*Work task*:
Scan the entries for lines containing the string "pink". Reply with how many there are, and nothing else.

(Items listed in a dataset)
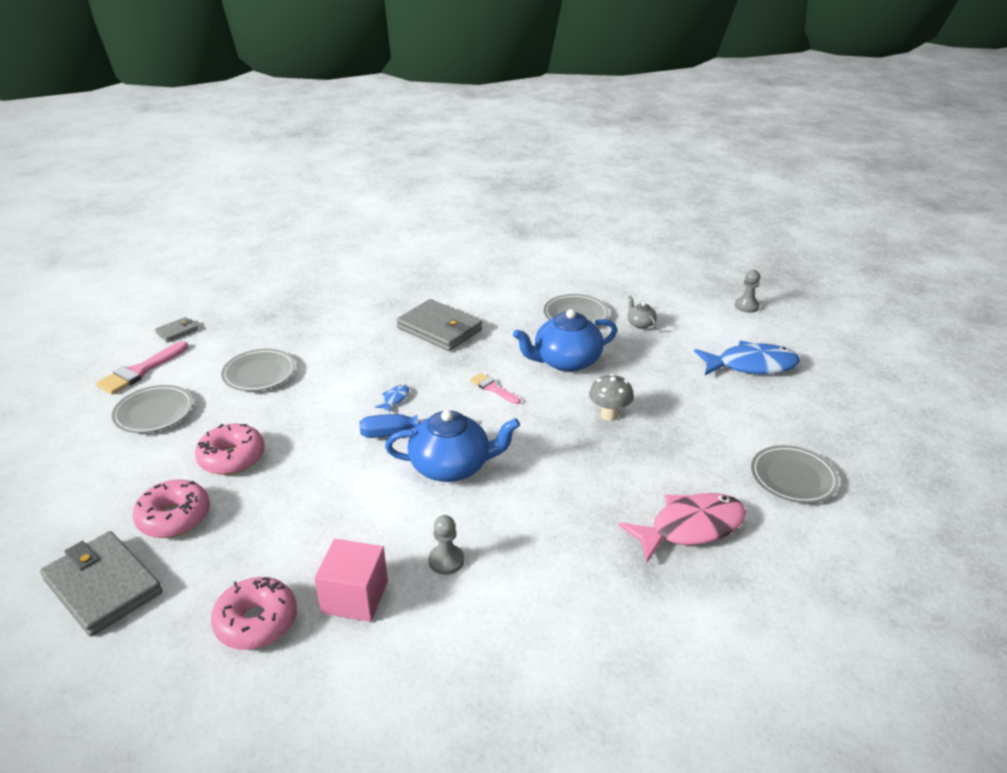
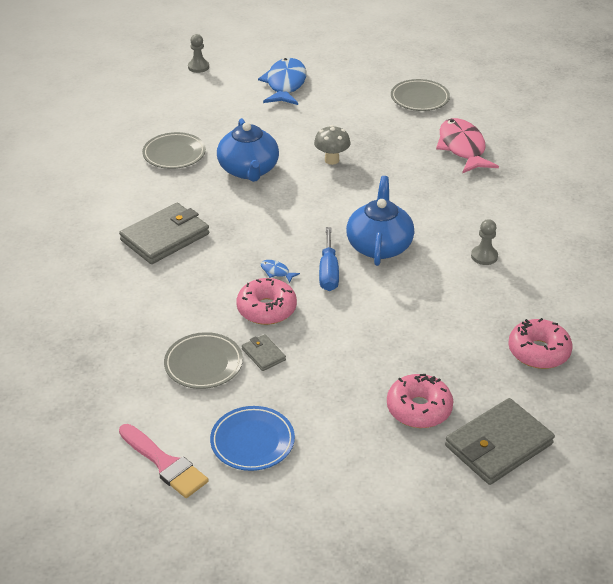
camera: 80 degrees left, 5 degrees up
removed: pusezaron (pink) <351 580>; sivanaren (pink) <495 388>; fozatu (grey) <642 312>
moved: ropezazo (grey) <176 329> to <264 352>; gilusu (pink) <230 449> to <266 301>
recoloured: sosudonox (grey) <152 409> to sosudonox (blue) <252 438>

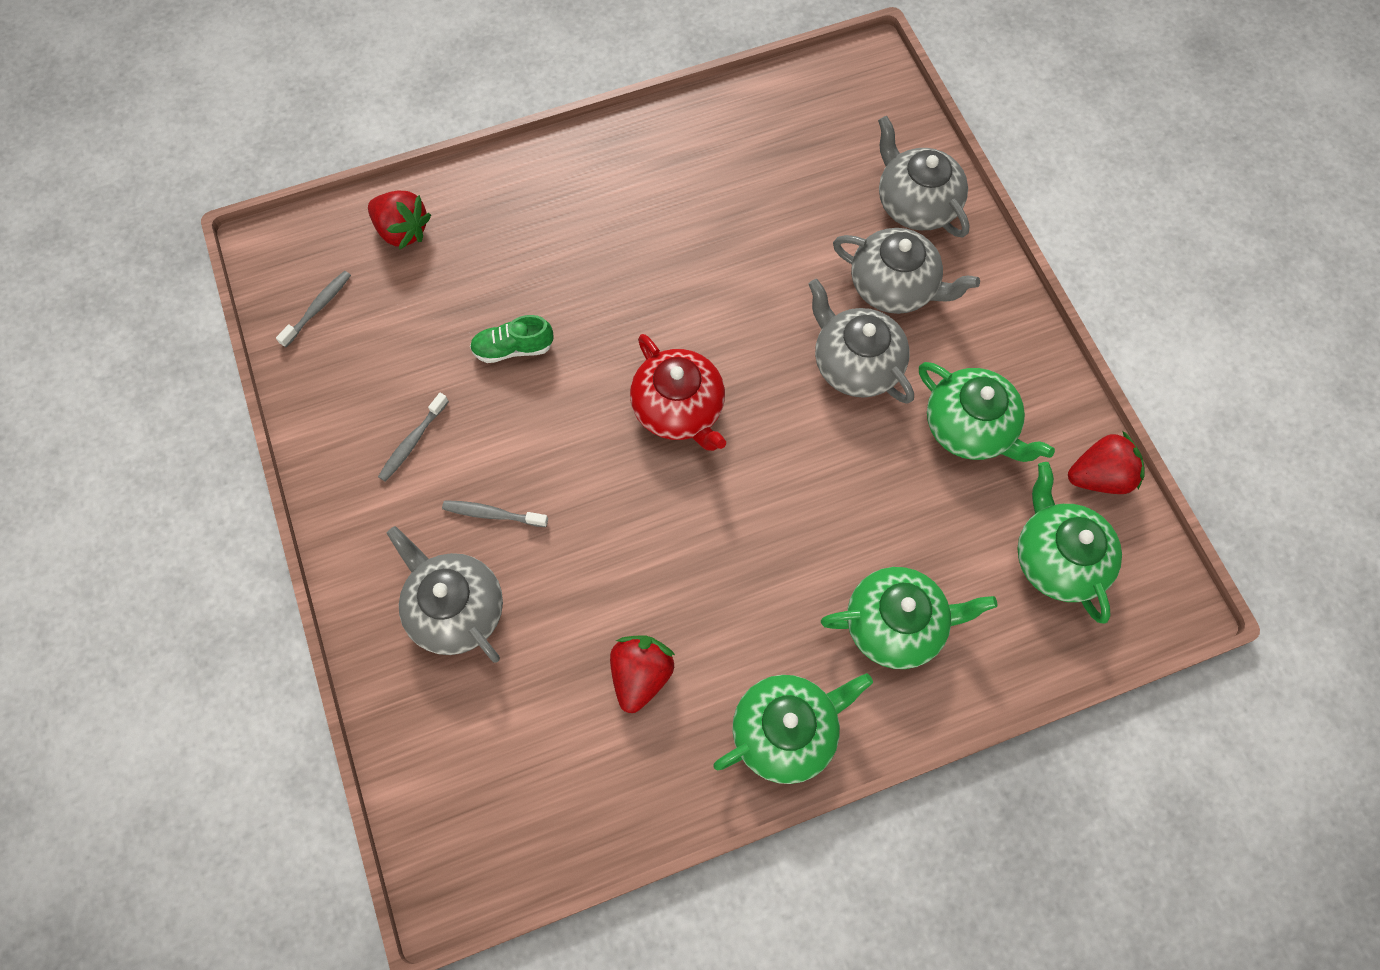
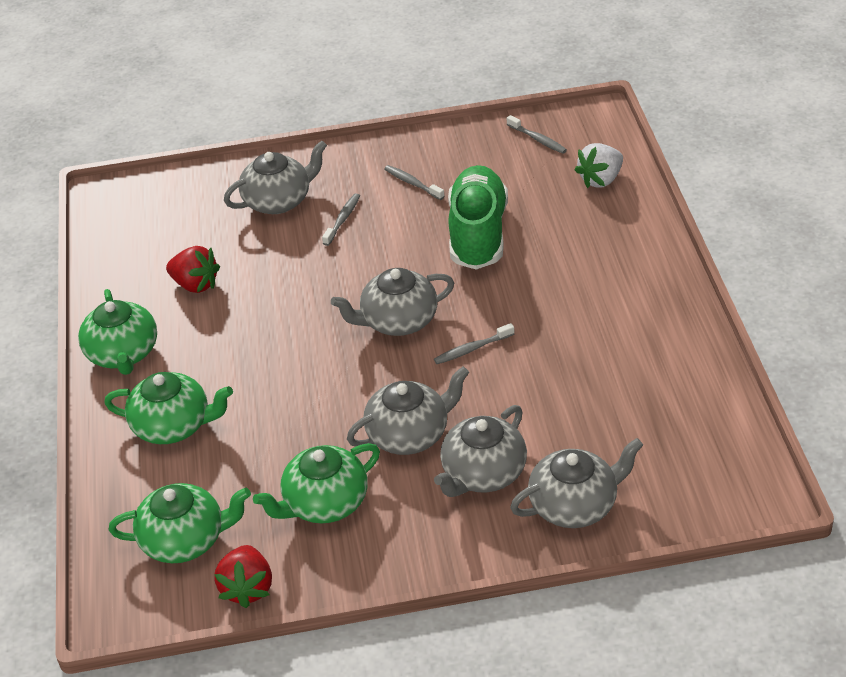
camera: 105 degrees right, 25 degrees down
added:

*Task response*:
2